Problem: Starting at the line that contains "grey book [708,546,792,614]", transcribe each line exactly through the last line of the data. Include nothing else.

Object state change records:
——
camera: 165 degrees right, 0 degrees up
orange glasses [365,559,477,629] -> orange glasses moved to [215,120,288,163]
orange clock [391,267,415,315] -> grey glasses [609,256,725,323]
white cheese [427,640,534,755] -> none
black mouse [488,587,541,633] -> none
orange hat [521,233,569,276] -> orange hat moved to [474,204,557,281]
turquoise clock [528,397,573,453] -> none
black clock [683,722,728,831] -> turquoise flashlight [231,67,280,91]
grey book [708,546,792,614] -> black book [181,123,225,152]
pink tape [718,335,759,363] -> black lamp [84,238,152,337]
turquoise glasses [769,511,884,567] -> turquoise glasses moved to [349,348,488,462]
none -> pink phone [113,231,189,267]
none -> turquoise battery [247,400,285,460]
——
Exercise output:
grey book [708,546,792,614] -> black book [181,123,225,152]
pink tape [718,335,759,363] -> black lamp [84,238,152,337]
turquoise glasses [769,511,884,567] -> turquoise glasses moved to [349,348,488,462]
none -> pink phone [113,231,189,267]
none -> turquoise battery [247,400,285,460]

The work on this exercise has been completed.